Data records:
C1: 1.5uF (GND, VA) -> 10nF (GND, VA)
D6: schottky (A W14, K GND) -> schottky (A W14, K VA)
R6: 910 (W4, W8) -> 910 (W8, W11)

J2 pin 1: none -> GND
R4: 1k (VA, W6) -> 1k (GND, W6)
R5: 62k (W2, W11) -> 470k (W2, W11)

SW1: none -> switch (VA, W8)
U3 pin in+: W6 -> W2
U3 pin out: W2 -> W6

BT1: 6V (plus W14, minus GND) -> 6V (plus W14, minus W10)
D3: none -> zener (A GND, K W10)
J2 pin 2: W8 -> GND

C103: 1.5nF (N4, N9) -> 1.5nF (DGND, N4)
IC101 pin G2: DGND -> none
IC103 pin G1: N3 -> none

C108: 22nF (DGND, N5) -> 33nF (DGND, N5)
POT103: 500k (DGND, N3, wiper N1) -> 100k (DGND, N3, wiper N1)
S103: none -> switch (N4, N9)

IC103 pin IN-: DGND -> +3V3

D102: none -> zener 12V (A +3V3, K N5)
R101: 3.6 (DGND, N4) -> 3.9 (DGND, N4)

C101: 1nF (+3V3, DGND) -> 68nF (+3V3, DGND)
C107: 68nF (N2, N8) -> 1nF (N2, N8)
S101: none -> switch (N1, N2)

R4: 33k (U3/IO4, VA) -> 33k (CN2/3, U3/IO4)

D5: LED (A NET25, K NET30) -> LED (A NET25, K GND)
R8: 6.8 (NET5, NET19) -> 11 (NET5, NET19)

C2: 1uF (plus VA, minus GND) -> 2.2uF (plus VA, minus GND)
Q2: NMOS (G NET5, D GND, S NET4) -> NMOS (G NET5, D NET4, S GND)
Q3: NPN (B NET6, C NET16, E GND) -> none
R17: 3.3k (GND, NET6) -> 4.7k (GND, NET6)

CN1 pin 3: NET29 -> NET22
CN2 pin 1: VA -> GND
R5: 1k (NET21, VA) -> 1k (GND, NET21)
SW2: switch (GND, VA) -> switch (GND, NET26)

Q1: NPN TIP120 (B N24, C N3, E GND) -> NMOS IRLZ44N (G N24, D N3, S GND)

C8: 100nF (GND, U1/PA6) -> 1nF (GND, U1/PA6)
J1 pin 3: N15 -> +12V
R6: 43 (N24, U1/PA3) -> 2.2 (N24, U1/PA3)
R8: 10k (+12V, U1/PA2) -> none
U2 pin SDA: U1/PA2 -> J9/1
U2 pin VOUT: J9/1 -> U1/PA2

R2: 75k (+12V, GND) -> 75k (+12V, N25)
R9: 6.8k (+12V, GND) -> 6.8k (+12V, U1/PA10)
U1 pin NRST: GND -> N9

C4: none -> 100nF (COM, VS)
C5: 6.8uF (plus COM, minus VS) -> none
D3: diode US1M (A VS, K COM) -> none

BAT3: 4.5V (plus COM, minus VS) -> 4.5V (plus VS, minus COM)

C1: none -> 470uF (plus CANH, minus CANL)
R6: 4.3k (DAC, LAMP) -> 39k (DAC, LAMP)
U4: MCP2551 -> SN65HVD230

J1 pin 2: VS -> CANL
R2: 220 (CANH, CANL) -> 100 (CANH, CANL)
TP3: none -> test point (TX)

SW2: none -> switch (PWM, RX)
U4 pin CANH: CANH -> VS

Try it:
The line with "R9: 6.8k (+12V, GND) -> 6.8k (+12V, U1/PA10)" and all lines after it through the end of the data above: write these out exactly and add nothing.

Written solution:
R9: 6.8k (+12V, GND) -> 6.8k (+12V, U1/PA10)
U1 pin NRST: GND -> N9

C4: none -> 100nF (COM, VS)
C5: 6.8uF (plus COM, minus VS) -> none
D3: diode US1M (A VS, K COM) -> none

BAT3: 4.5V (plus COM, minus VS) -> 4.5V (plus VS, minus COM)

C1: none -> 470uF (plus CANH, minus CANL)
R6: 4.3k (DAC, LAMP) -> 39k (DAC, LAMP)
U4: MCP2551 -> SN65HVD230

J1 pin 2: VS -> CANL
R2: 220 (CANH, CANL) -> 100 (CANH, CANL)
TP3: none -> test point (TX)

SW2: none -> switch (PWM, RX)
U4 pin CANH: CANH -> VS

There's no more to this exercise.